*** Recorded information ***
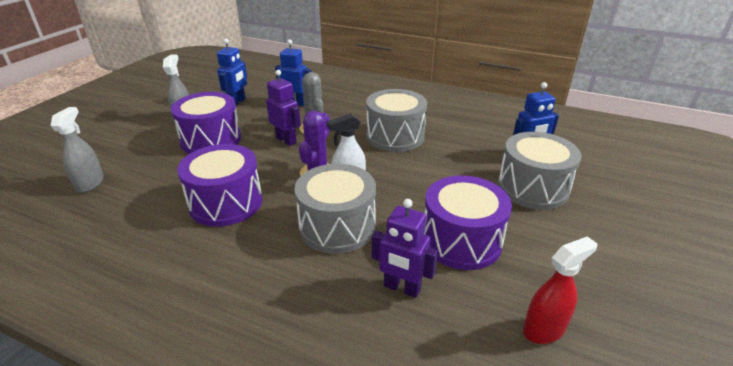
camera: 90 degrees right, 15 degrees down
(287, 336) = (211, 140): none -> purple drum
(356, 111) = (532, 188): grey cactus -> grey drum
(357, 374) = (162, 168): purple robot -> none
*** End of Recorded information ***
*** Recorded information ***
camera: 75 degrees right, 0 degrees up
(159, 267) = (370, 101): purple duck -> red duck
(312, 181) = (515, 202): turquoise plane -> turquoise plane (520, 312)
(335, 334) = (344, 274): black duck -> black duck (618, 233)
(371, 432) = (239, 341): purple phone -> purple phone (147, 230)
*** End of Recorded information ***
Work to complete: Among the lines above, find those containing the word "duck" and copy each.

Response area:
(159, 267) = (370, 101): purple duck -> red duck
(335, 334) = (344, 274): black duck -> black duck (618, 233)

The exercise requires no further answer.